[[ MATERIALS PROVIDED open ]]

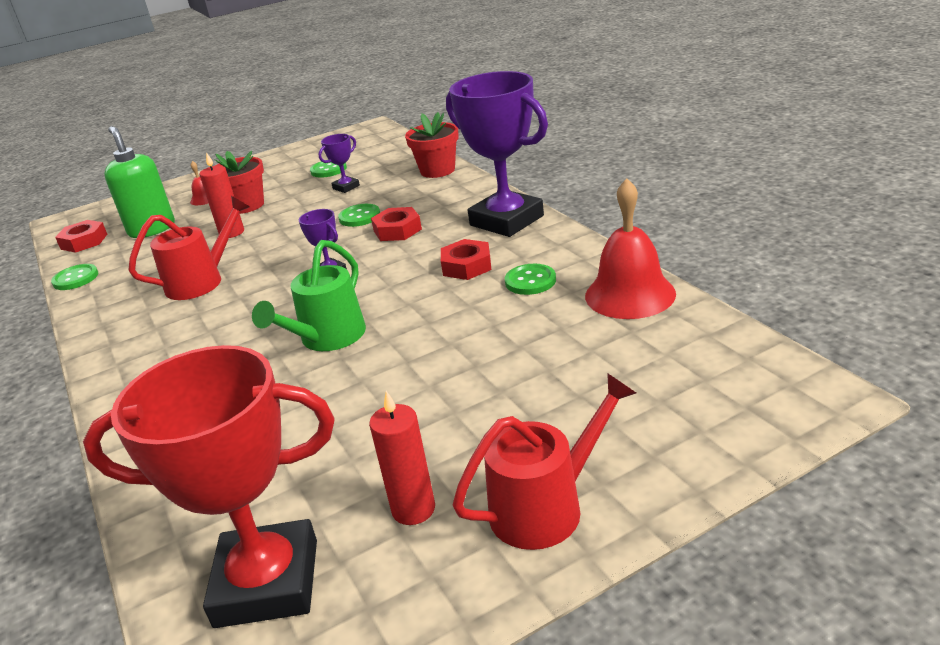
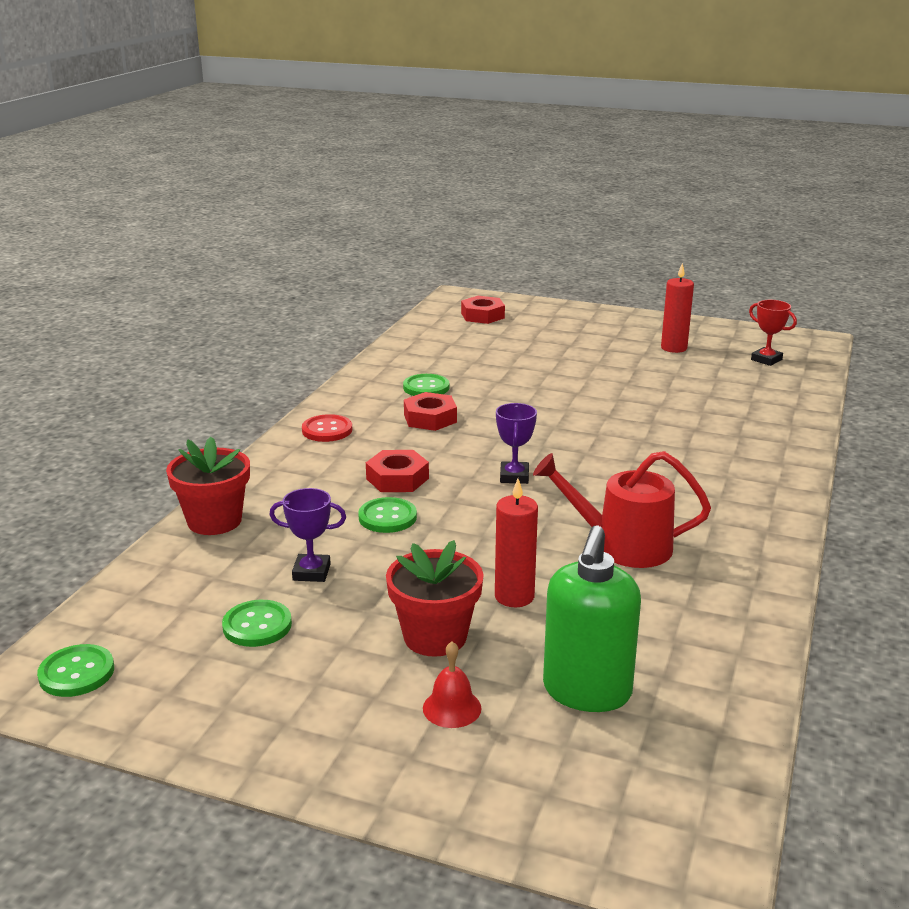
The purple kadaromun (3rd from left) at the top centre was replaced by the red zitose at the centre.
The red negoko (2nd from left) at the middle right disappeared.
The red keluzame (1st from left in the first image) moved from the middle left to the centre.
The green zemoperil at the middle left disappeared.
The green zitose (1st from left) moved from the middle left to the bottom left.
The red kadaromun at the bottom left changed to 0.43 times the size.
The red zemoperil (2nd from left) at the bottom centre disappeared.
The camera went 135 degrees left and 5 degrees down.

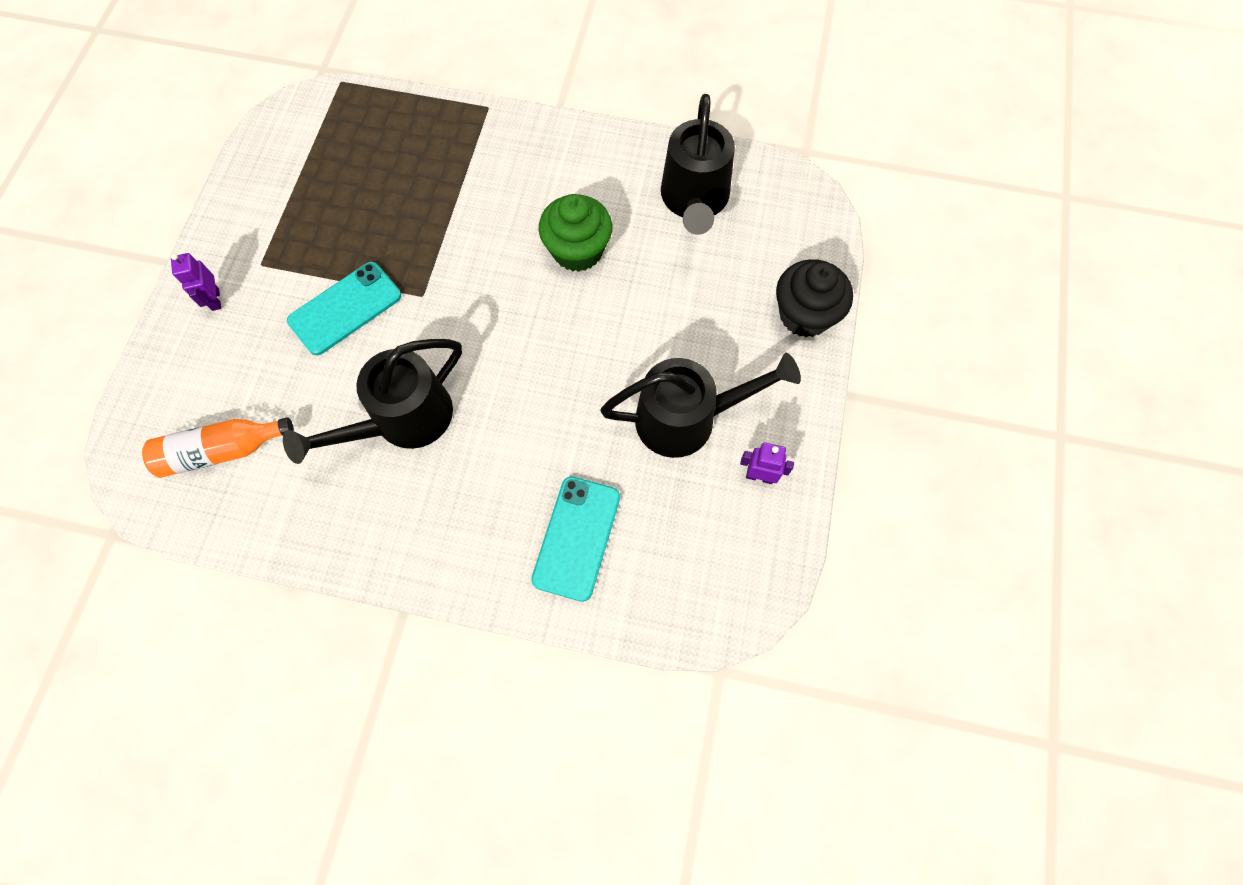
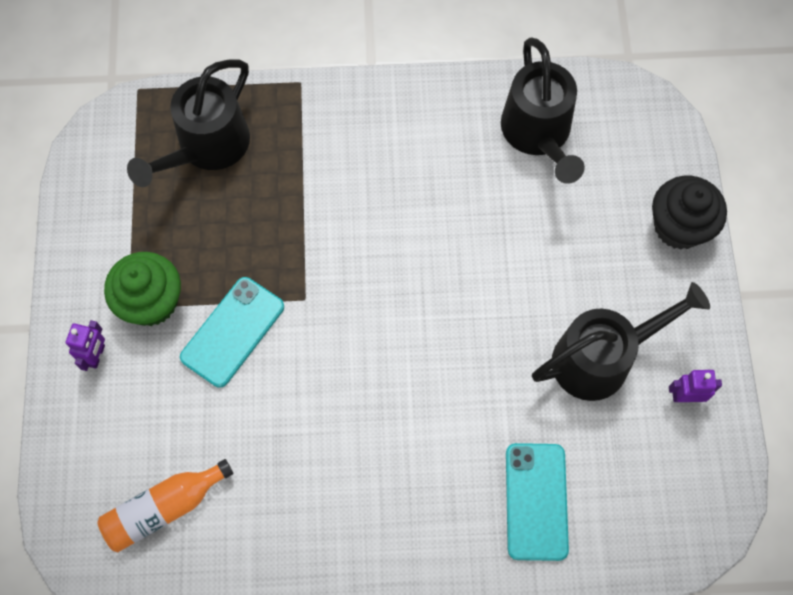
The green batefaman moved from the top centre to the middle left.
The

[[ MATERIALS PROVIDED closed ]]

Set down, exactly as they appear above, all lines from the one that has "The red negoko" down to the one that has "The red zemoperil", including those two and no others.

The red negoko (2nd from left) at the middle right disappeared.
The red keluzame (1st from left in the first image) moved from the middle left to the centre.
The green zemoperil at the middle left disappeared.
The green zitose (1st from left) moved from the middle left to the bottom left.
The red kadaromun at the bottom left changed to 0.43 times the size.
The red zemoperil (2nd from left) at the bottom centre disappeared.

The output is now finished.